## Exercise
Copy the data that appears below exactly. Drop the pictures.

## Given records

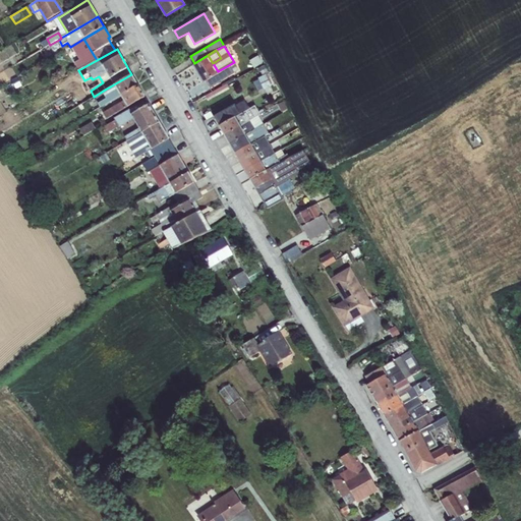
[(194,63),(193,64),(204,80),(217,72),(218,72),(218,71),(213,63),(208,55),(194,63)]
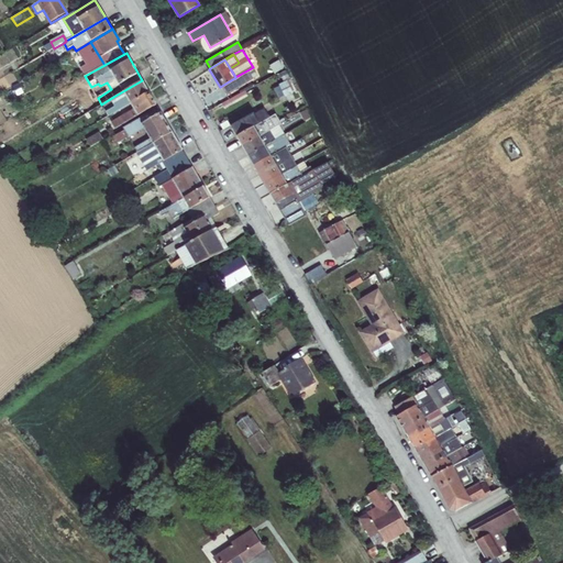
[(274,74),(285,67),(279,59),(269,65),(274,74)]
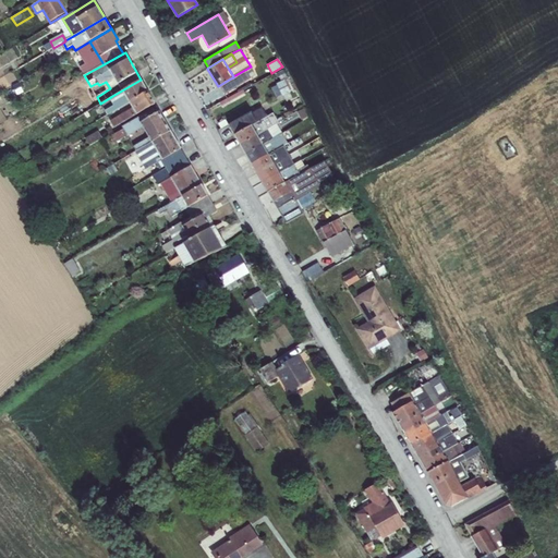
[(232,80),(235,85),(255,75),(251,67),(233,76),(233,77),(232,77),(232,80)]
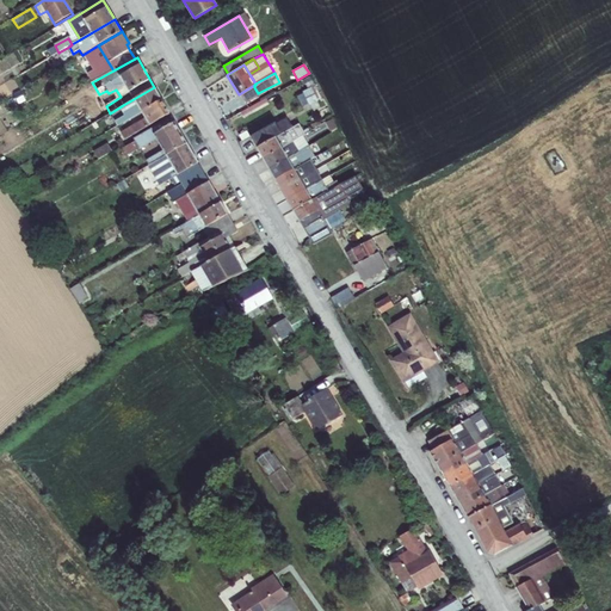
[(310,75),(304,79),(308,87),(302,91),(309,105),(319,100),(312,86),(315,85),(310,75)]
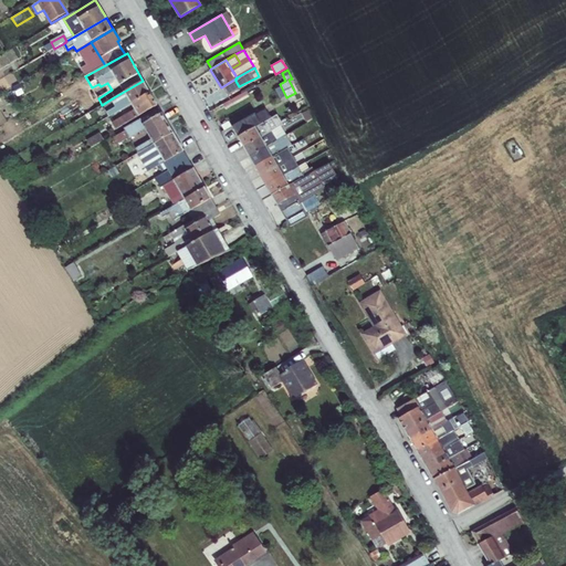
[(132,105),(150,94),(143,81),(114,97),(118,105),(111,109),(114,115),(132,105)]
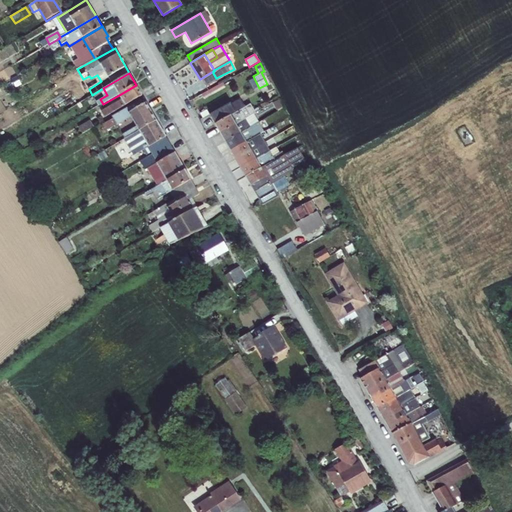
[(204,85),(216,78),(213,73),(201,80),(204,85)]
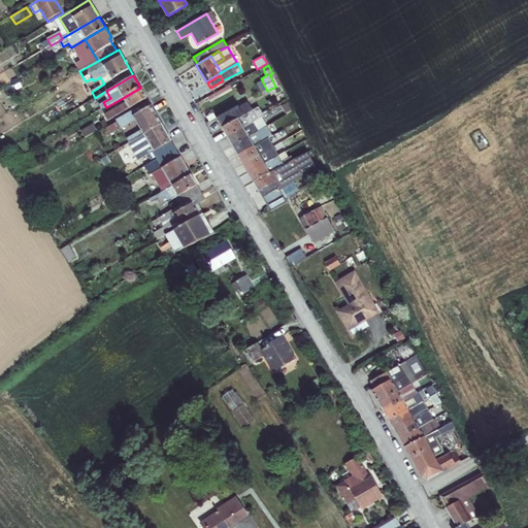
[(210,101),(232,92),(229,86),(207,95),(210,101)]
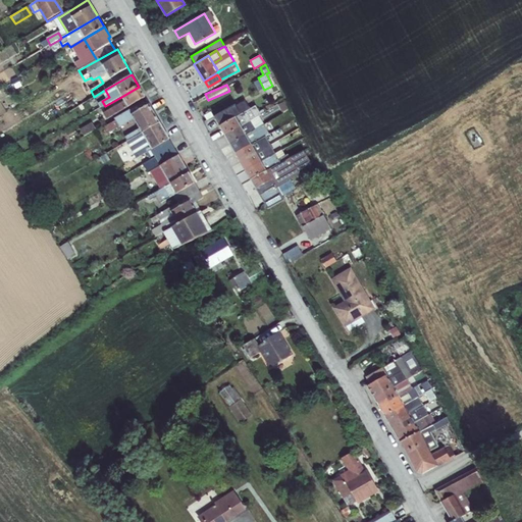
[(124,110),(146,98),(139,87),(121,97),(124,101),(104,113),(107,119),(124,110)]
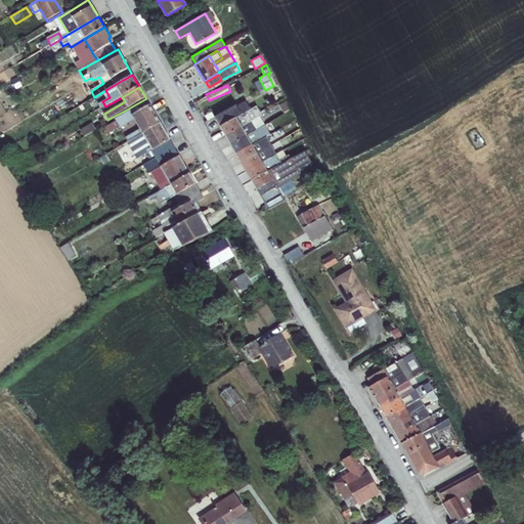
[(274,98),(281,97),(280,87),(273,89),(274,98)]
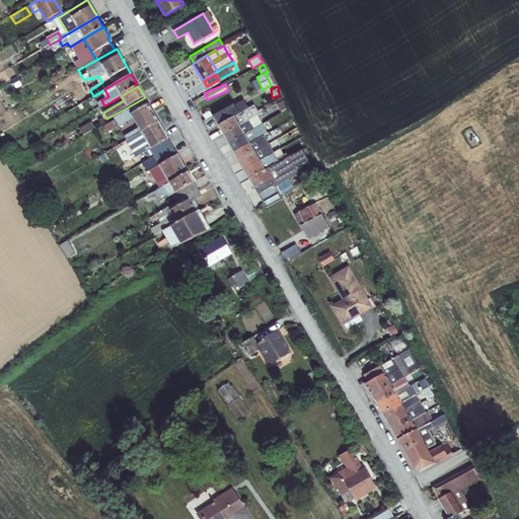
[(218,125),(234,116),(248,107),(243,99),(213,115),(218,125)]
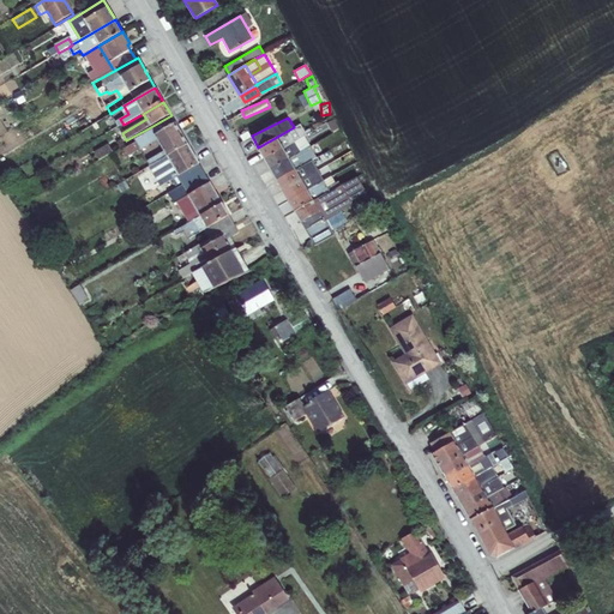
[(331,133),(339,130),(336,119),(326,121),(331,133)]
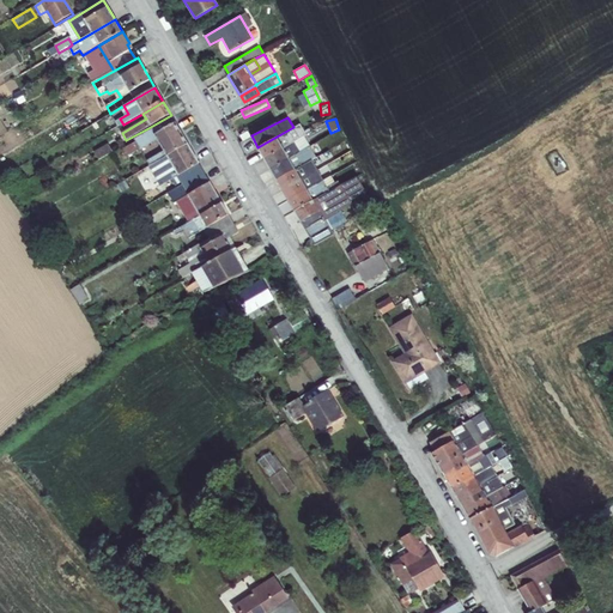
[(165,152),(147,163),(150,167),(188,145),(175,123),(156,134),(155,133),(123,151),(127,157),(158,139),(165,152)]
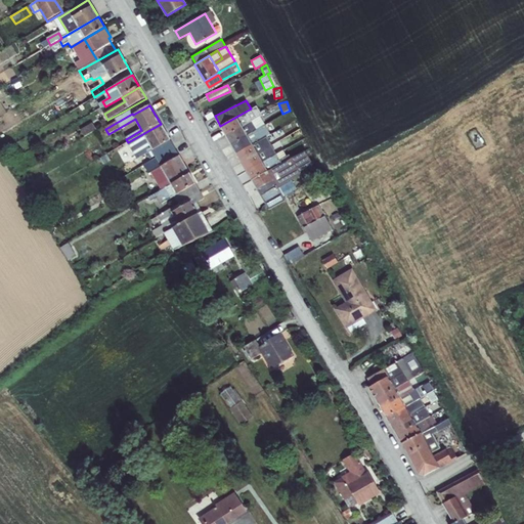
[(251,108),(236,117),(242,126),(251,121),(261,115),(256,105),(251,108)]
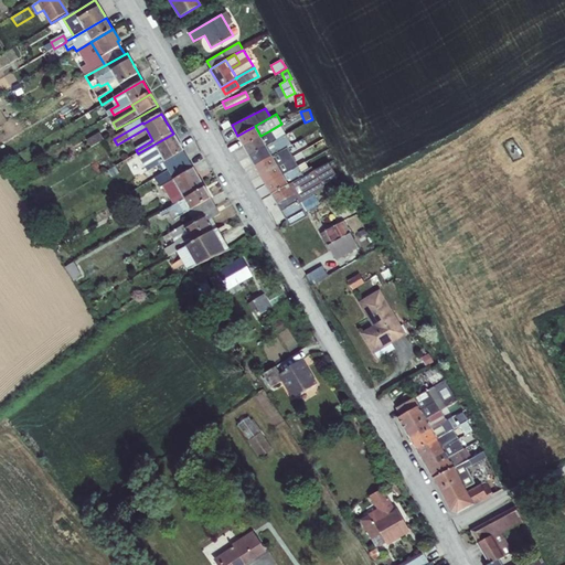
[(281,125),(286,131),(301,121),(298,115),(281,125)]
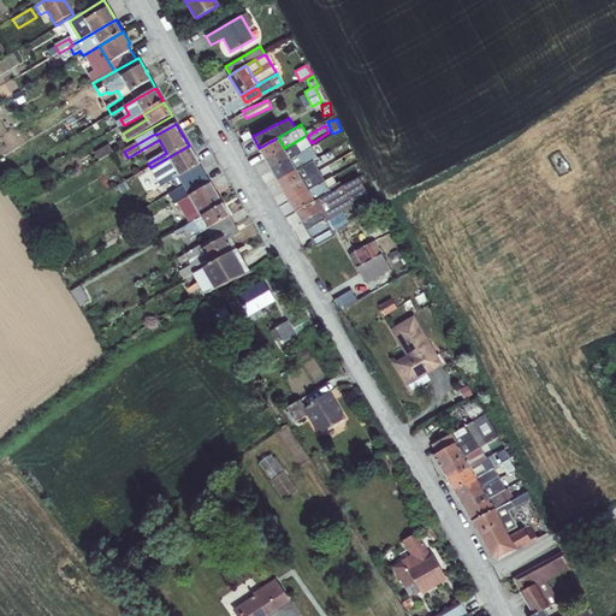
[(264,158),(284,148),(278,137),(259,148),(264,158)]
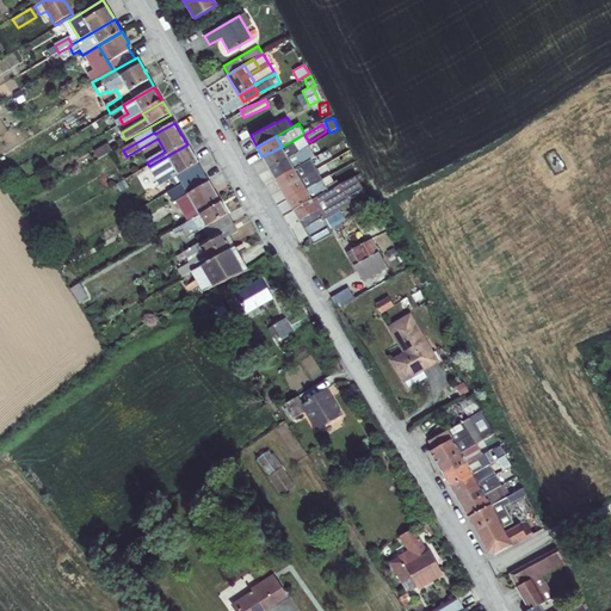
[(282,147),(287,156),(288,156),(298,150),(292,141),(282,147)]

## Solution for this task
[(194,63),(193,64),(204,80),(217,72),(218,72),(218,71),(213,63),(208,55),(194,63)]
[(274,74),(285,67),(279,59),(269,65),(274,74)]
[(232,80),(235,85),(255,75),(251,67),(233,76),(233,77),(232,77),(232,80)]
[(310,75),(304,79),(308,87),(302,91),(309,105),(319,100),(312,86),(315,85),(310,75)]
[(132,105),(150,94),(143,81),(114,97),(118,105),(111,109),(114,115),(132,105)]
[(204,85),(216,78),(213,73),(201,80),(204,85)]
[(210,101),(232,92),(229,86),(207,95),(210,101)]
[(124,110),(146,98),(139,87),(121,97),(124,101),(104,113),(107,119),(124,110)]
[(274,98),(281,97),(280,87),(273,89),(274,98)]
[(218,125),(234,116),(248,107),(243,99),(213,115),(218,125)]
[(331,133),(339,130),(336,119),(326,121),(331,133)]
[(165,152),(147,163),(150,167),(188,145),(175,123),(156,134),(155,133),(123,151),(127,157),(158,139),(165,152)]
[(251,108),(236,117),(242,126),(251,121),(261,115),(256,105),(251,108)]
[(281,125),(286,131),(301,121),(298,115),(281,125)]
[(264,158),(284,148),(278,137),(259,148),(264,158)]
[(282,147),(287,156),(288,156),(298,150),(292,141),(282,147)]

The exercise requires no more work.